== Task goal ==
Which lines of the entries below contain the string "headphones"? Copy each one.

== Supplied material ==
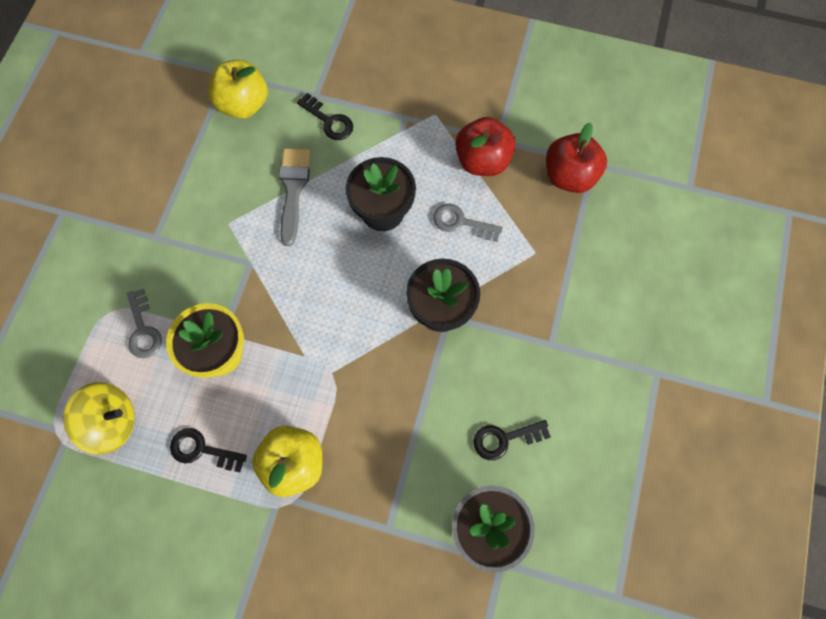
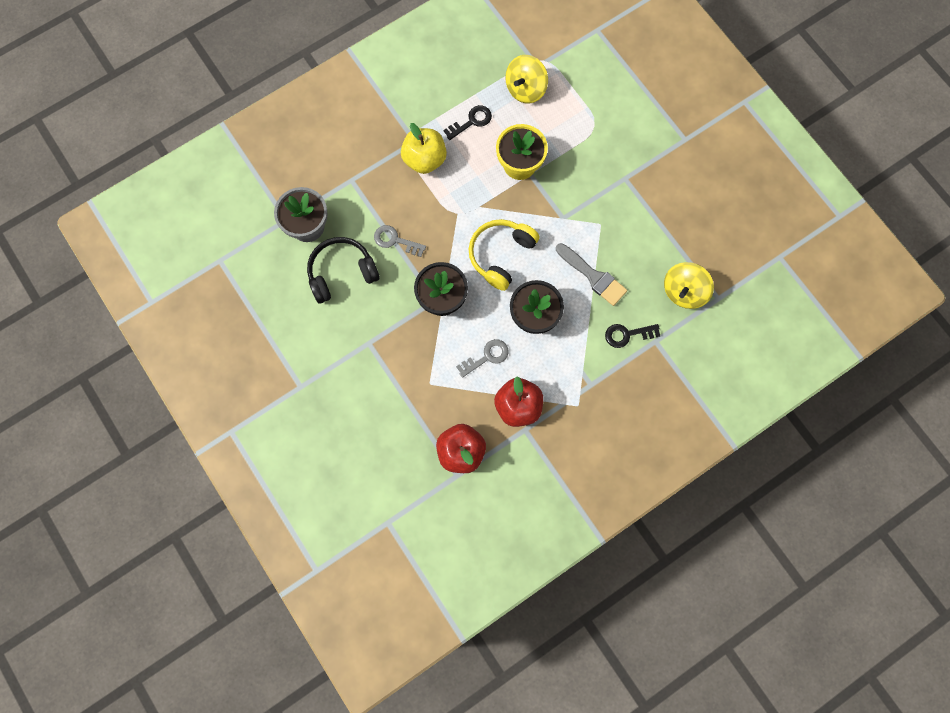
camera: 130 degrees right, 5 degrees up
grey key [127,289,162,358] -> grey key moved to [374,225,426,257]
yellow apple [208,60,268,119] -> yellow spinning top [664,262,714,309]
black key [473,420,551,460] -> black headphones [307,237,380,304]
none -> yellow headphones [469,219,540,291]

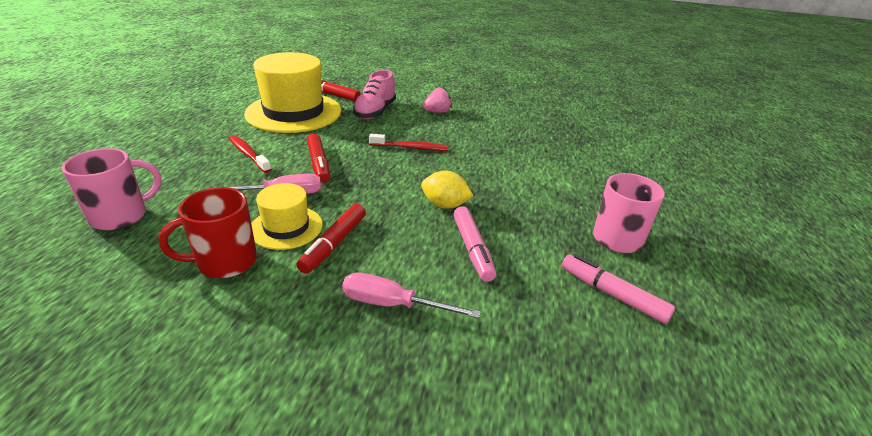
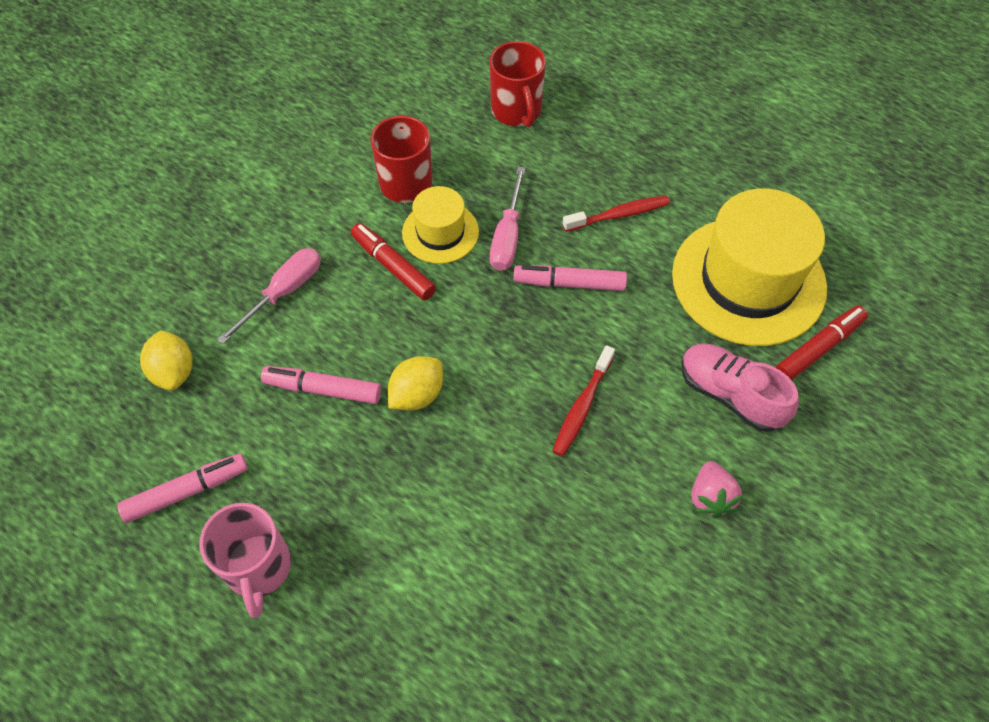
camera: 115 degrees right, 25 degrees up
pink mug [62,148,162,230] -> red mug [490,41,546,127]
red marker [307,134,330,183] -> pink marker [513,265,627,291]
none -> yellow lemon [140,330,192,390]

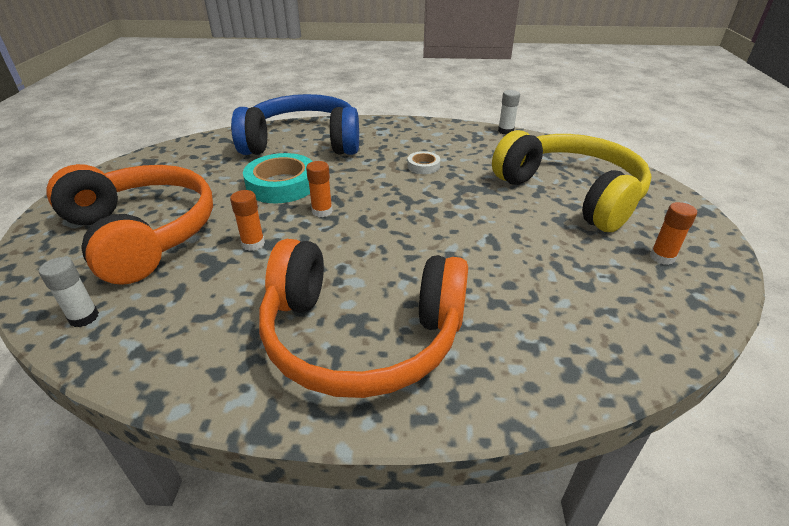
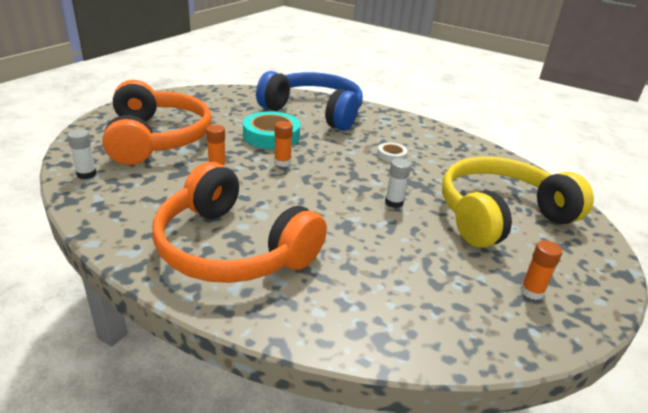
camera: 25 degrees right, 5 degrees down
yellow headphones [492,130,652,232] -> yellow headphones turned 105 degrees counterclockwise [442,157,594,248]
white glue stick [498,90,520,135] -> white glue stick moved to [385,158,411,208]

== The completed task ==
black key [473,420,551,460] -> black headphones [307,237,380,304]
none -> yellow headphones [469,219,540,291]
yellow headphones [492,130,652,232] -> yellow headphones turned 105 degrees counterclockwise [442,157,594,248]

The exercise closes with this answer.